[Coordinate-based object records]
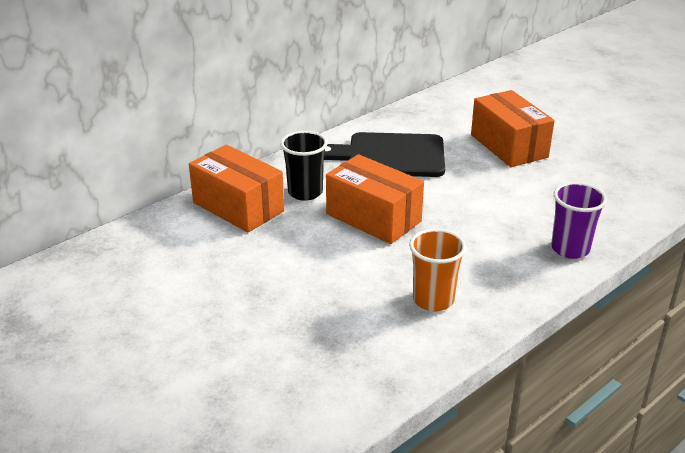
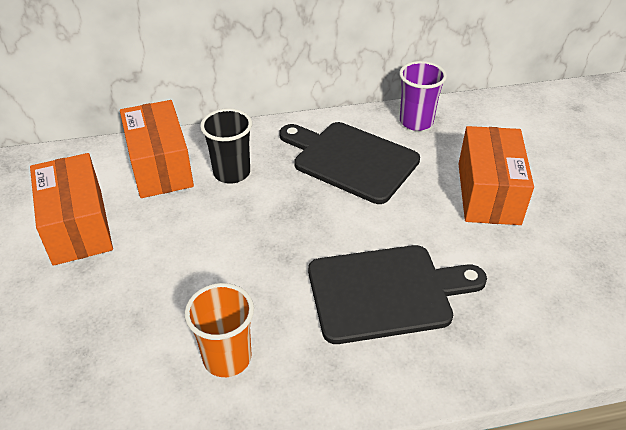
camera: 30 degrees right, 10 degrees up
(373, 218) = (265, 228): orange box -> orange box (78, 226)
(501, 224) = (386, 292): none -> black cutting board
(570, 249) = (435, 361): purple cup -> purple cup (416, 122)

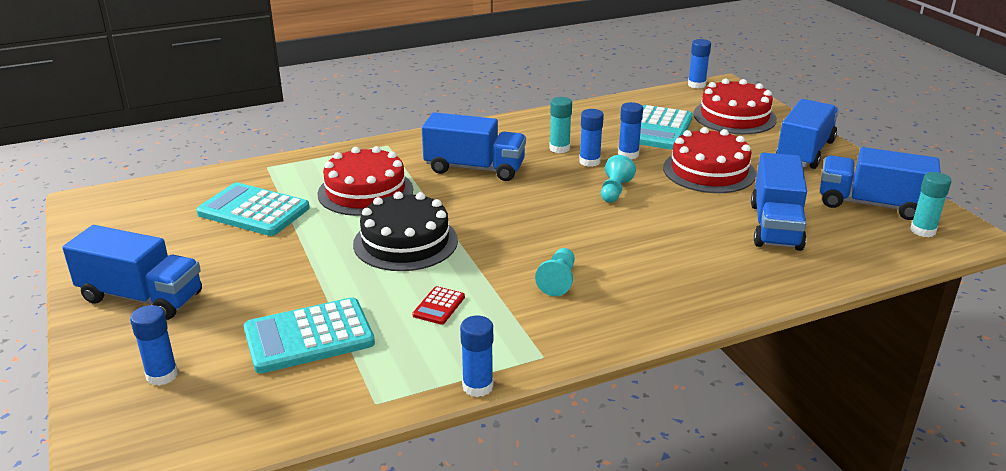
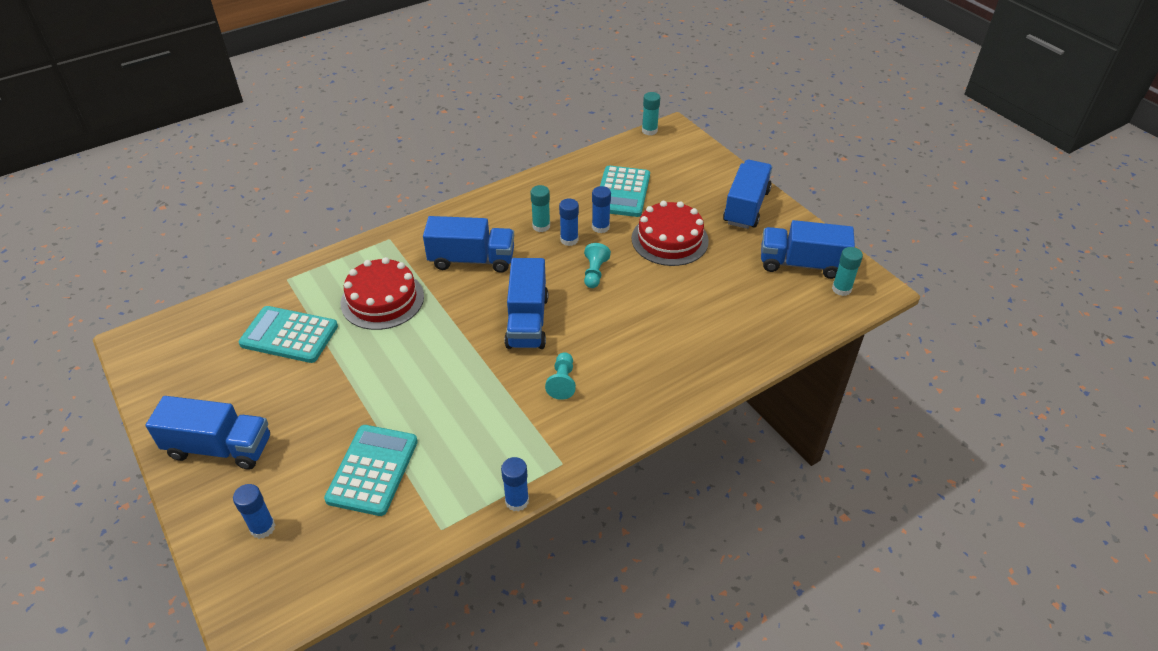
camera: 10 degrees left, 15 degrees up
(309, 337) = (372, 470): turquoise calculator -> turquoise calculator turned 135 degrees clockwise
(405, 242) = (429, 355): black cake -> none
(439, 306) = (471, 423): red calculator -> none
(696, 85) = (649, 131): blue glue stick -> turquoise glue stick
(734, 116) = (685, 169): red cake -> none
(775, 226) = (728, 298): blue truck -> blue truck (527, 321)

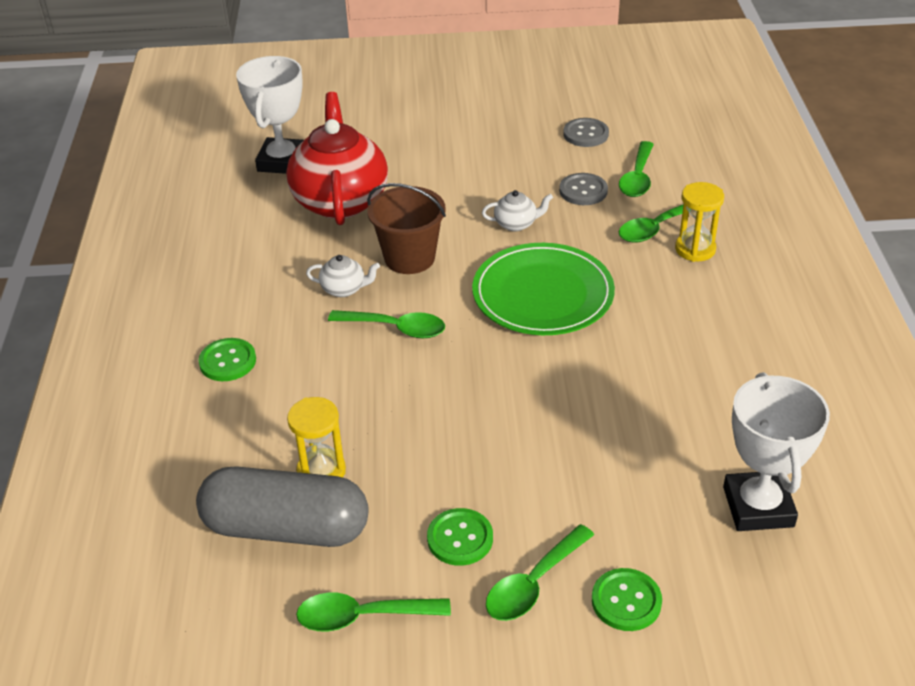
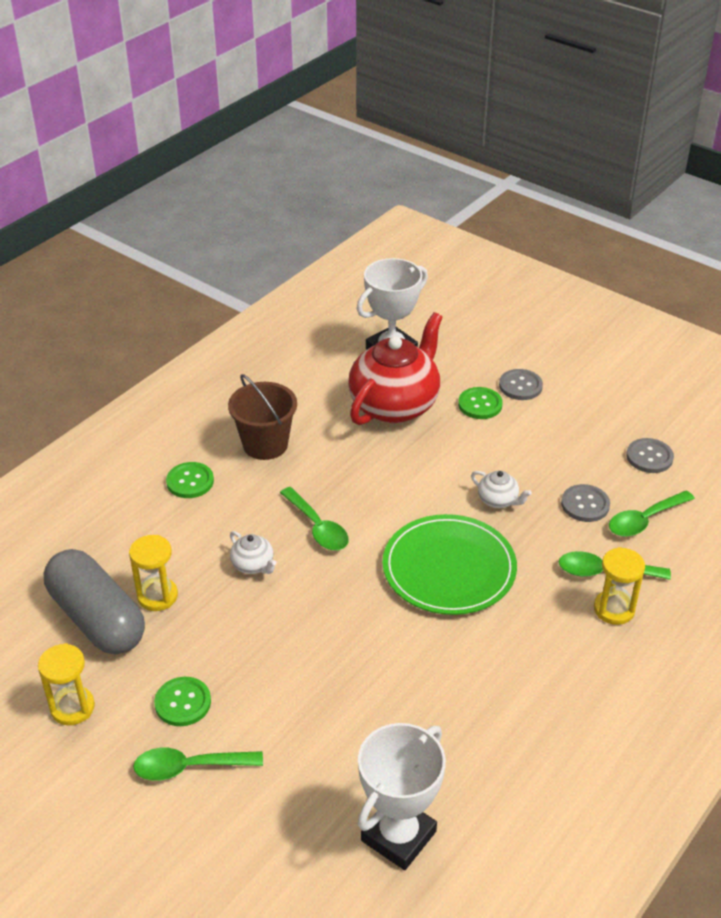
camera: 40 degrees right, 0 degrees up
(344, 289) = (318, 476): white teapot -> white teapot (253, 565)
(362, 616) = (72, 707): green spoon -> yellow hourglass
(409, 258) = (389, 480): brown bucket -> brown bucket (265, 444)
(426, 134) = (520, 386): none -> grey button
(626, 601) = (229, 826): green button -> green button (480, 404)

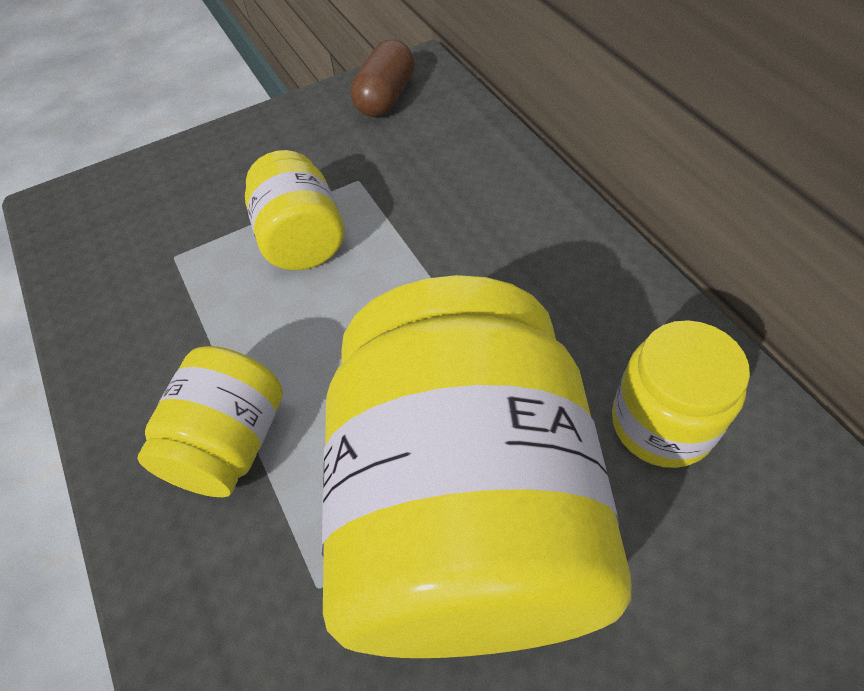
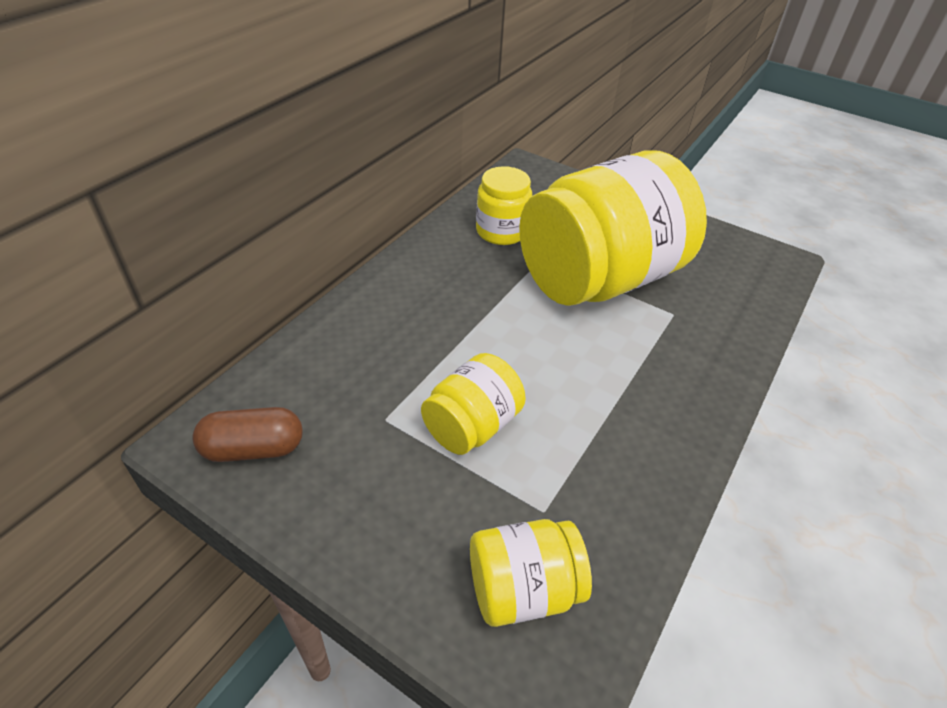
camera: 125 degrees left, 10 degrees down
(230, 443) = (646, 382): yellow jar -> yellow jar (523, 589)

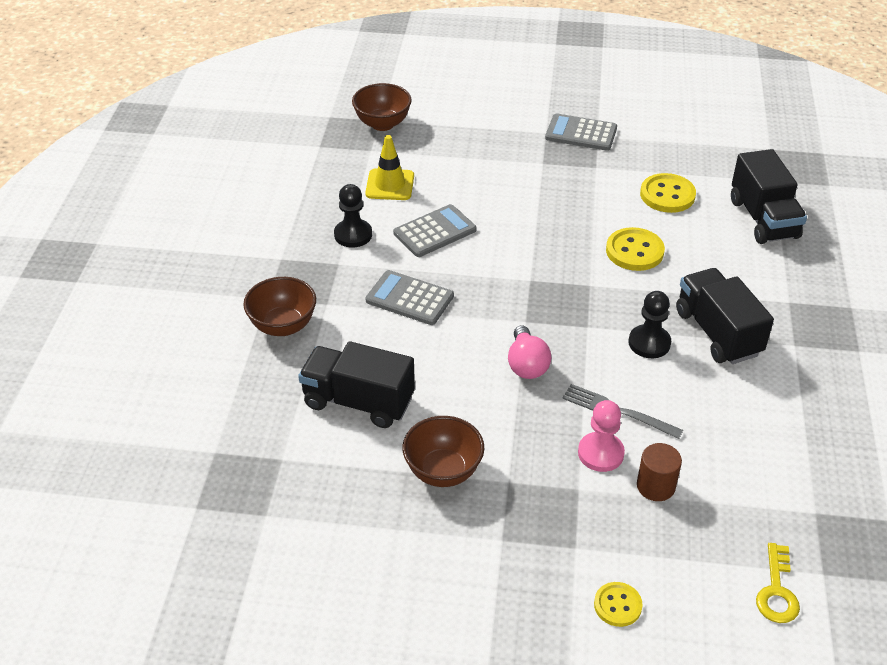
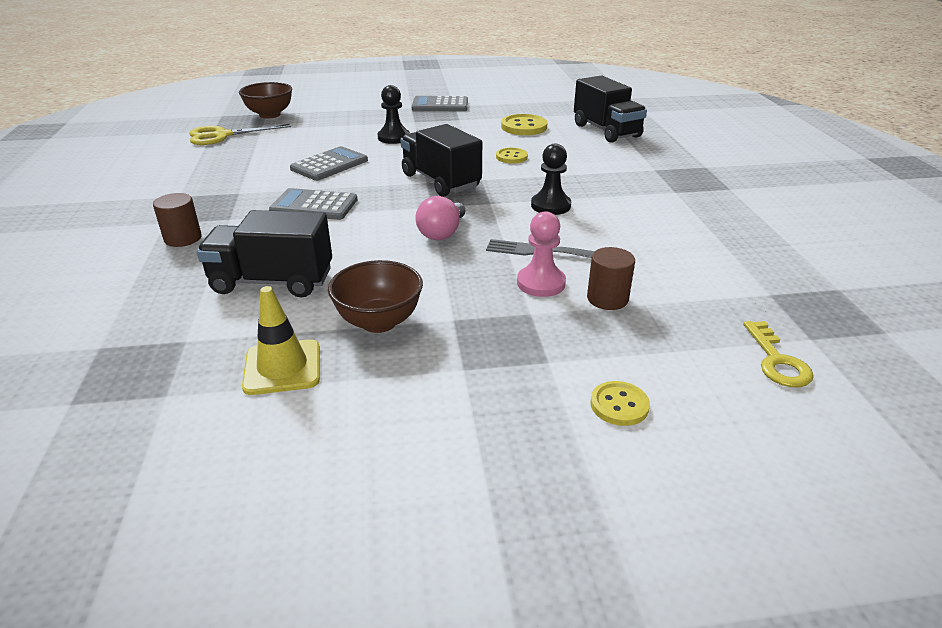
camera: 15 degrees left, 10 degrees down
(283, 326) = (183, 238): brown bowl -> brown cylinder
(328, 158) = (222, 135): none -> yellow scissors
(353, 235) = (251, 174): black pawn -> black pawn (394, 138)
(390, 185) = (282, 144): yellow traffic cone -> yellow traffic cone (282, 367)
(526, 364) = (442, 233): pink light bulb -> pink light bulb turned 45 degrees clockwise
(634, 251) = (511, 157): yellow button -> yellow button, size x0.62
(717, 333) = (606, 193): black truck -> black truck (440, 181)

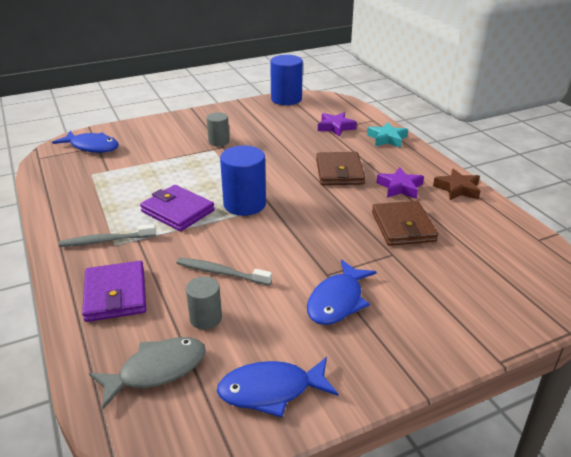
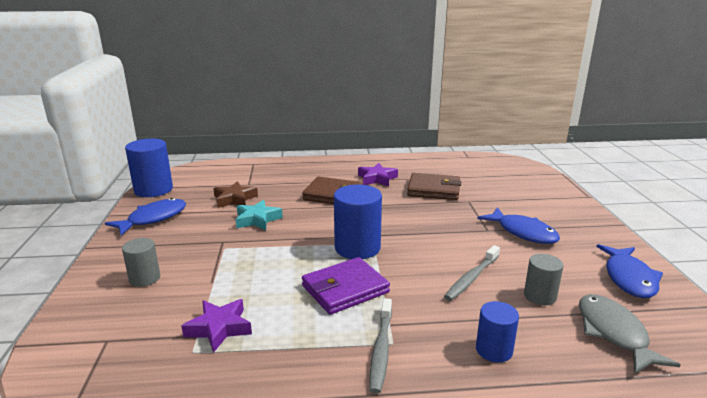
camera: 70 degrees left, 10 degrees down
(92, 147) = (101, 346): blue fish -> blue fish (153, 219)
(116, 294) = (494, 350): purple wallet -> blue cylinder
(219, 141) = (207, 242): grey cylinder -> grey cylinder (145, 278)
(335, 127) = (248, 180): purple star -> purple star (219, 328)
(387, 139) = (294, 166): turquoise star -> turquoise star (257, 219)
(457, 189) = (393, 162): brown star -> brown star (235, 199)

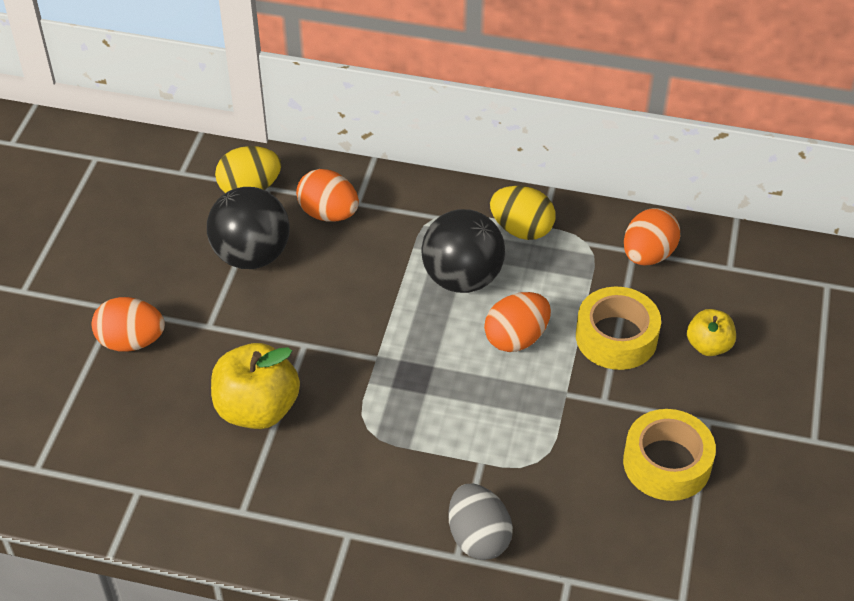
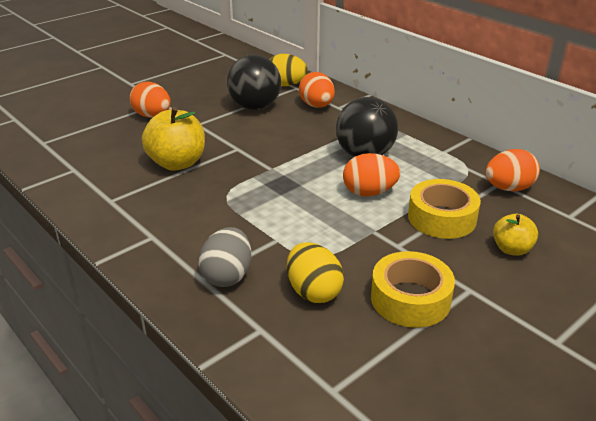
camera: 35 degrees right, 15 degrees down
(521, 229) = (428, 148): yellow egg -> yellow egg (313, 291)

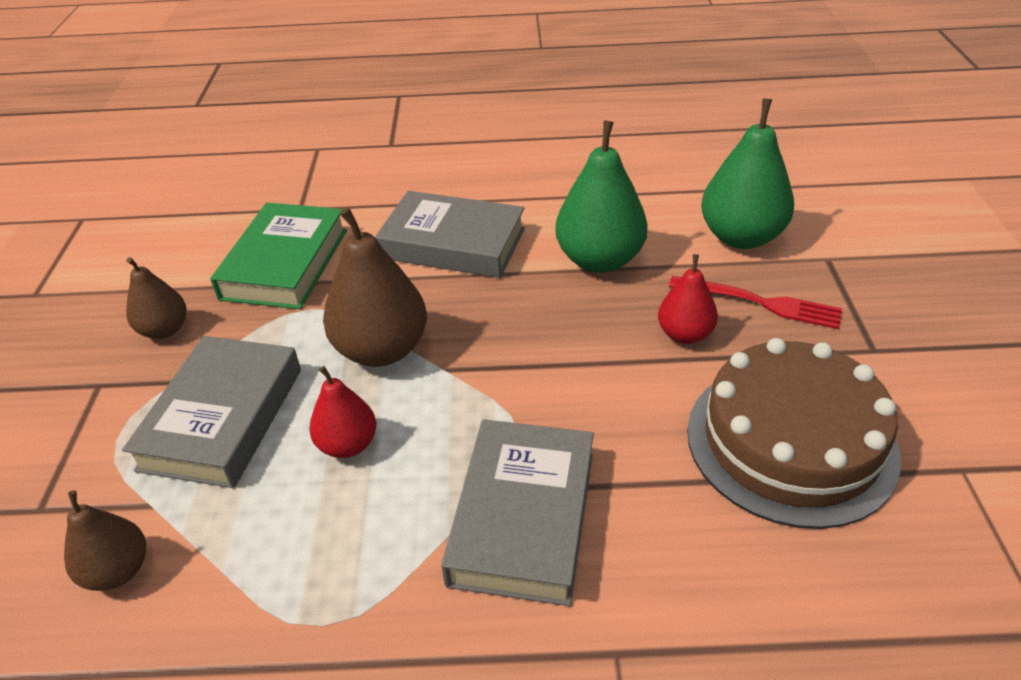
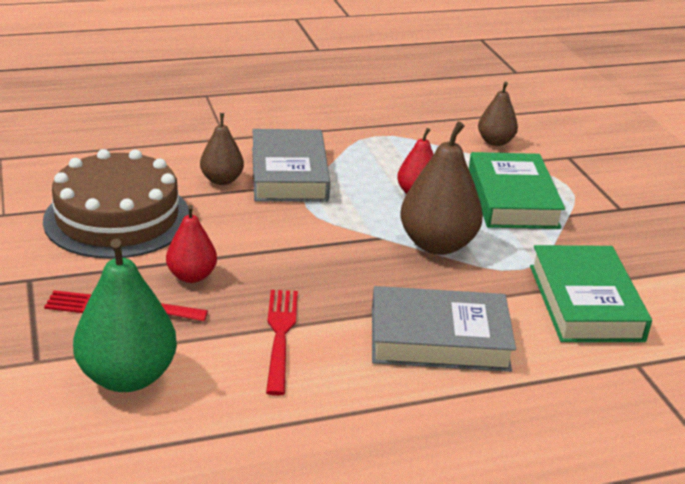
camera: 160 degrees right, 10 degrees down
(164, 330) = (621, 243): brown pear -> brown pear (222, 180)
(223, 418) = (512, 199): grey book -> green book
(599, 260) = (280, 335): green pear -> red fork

**TASK TO CARRY OUT**
The expected output is every entry, retyped exactly, with all pictures removed.

**SOLUTION TO THIS EXERCISE**
camera: 30 degrees right, 10 degrees up
(373, 218) = (265, 228): orange box -> orange box (78, 226)
(501, 224) = (386, 292): none -> black cutting board
(570, 249) = (435, 361): purple cup -> purple cup (416, 122)

camera: 10 degrees left, 15 degrees up
(309, 337) = (372, 470): turquoise calculator -> turquoise calculator turned 135 degrees clockwise
(405, 242) = (429, 355): black cake -> none
(439, 306) = (471, 423): red calculator -> none
(696, 85) = (649, 131): blue glue stick -> turquoise glue stick
(734, 116) = (685, 169): red cake -> none
(775, 226) = (728, 298): blue truck -> blue truck (527, 321)

camera: 40 degrees right, 0 degrees up
(344, 289) = (318, 476): white teapot -> white teapot (253, 565)
(362, 616) = (72, 707): green spoon -> yellow hourglass
(409, 258) = (389, 480): brown bucket -> brown bucket (265, 444)
(426, 134) = (520, 386): none -> grey button
(626, 601) = (229, 826): green button -> green button (480, 404)

camera: 125 degrees left, 10 degrees down
(230, 443) = (646, 382): yellow jar -> yellow jar (523, 589)

camera: 15 degrees left, 10 degrees down
(283, 326) = (183, 238): brown bowl -> brown cylinder
(328, 158) = (222, 135): none -> yellow scissors
(353, 235) = (251, 174): black pawn -> black pawn (394, 138)
(390, 185) = (282, 144): yellow traffic cone -> yellow traffic cone (282, 367)
(526, 364) = (442, 233): pink light bulb -> pink light bulb turned 45 degrees clockwise
(634, 251) = (511, 157): yellow button -> yellow button, size x0.62
(717, 333) = (606, 193): black truck -> black truck (440, 181)

camera: 70 degrees left, 10 degrees down
(92, 147) = (101, 346): blue fish -> blue fish (153, 219)
(116, 294) = (494, 350): purple wallet -> blue cylinder
(219, 141) = (207, 242): grey cylinder -> grey cylinder (145, 278)
(335, 127) = (248, 180): purple star -> purple star (219, 328)
(387, 139) = (294, 166): turquoise star -> turquoise star (257, 219)
(457, 189) = (393, 162): brown star -> brown star (235, 199)

camera: 35 degrees right, 15 degrees down
(521, 229) = (428, 148): yellow egg -> yellow egg (313, 291)

camera: 160 degrees right, 10 degrees down
(164, 330) = (621, 243): brown pear -> brown pear (222, 180)
(223, 418) = (512, 199): grey book -> green book
(599, 260) = (280, 335): green pear -> red fork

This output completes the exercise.